> WHAT TO DO:
What follows is a set of entries. Give them again exactly, without the pictures.
----- RECORDS FOR THIS EXERCISE -----
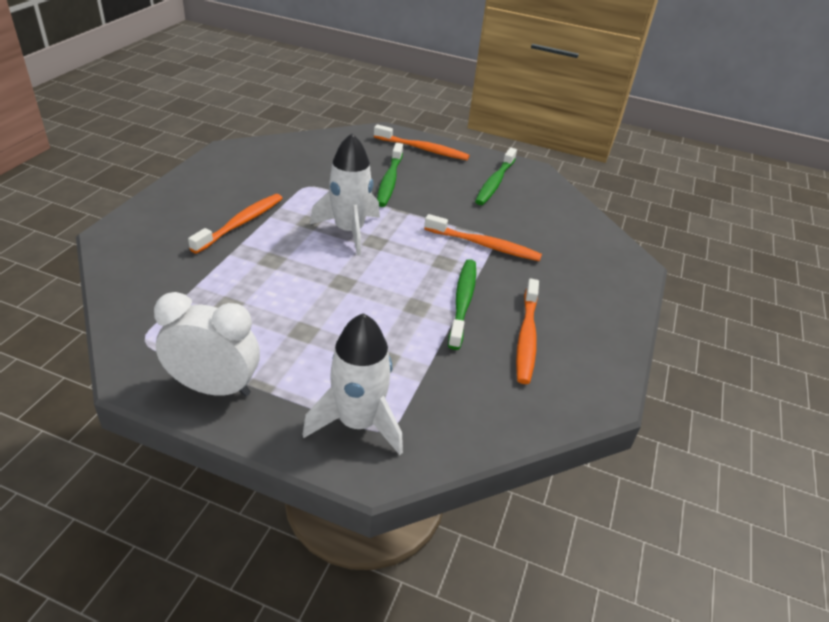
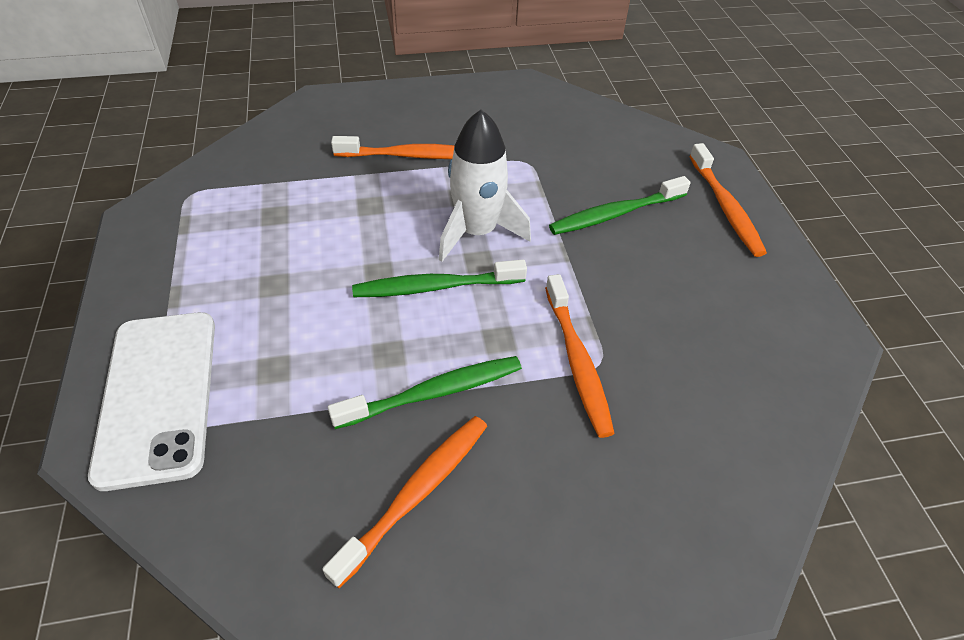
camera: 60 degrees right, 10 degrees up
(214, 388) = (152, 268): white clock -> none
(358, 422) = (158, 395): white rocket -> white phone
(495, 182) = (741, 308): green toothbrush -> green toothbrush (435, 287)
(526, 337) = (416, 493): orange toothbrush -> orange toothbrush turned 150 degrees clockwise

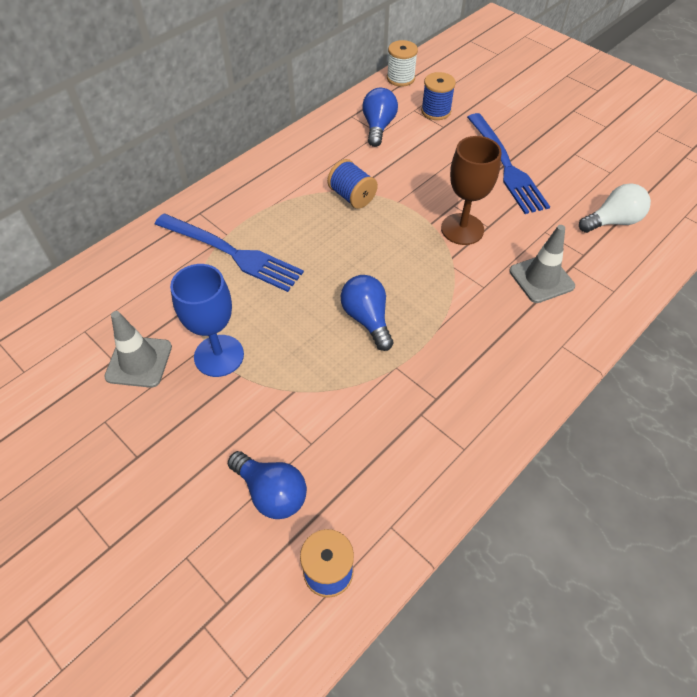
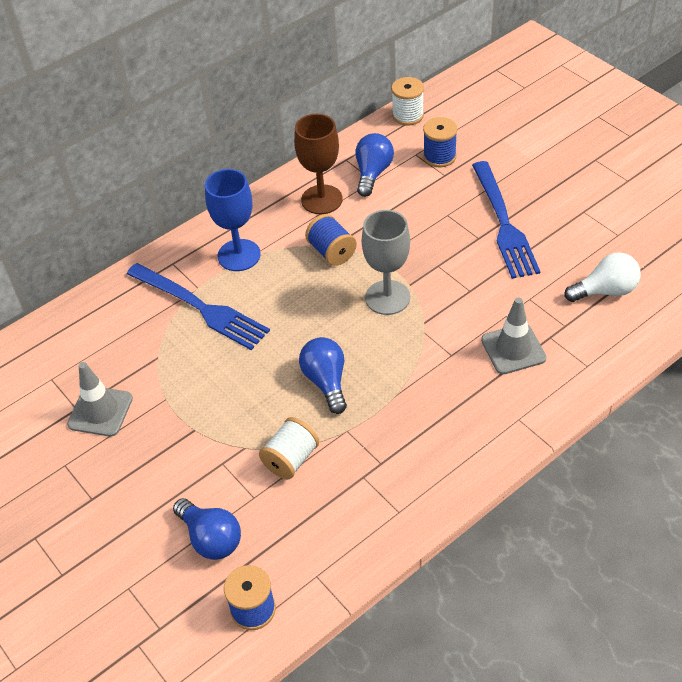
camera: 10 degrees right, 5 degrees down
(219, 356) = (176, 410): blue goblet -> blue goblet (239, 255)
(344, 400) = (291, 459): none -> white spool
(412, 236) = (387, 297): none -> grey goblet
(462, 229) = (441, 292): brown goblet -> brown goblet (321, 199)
-----
> TASK SOLUTION:
camera: 60 degrees right, 10 degrees up
(214, 388) = (152, 268): white clock -> none
(358, 422) = (158, 395): white rocket -> white phone
(495, 182) = (741, 308): green toothbrush -> green toothbrush (435, 287)
(526, 337) = (416, 493): orange toothbrush -> orange toothbrush turned 150 degrees clockwise

camera: 10 degrees right, 5 degrees down
(219, 356) = (176, 410): blue goblet -> blue goblet (239, 255)
(344, 400) = (291, 459): none -> white spool
(412, 236) = (387, 297): none -> grey goblet
(462, 229) = (441, 292): brown goblet -> brown goblet (321, 199)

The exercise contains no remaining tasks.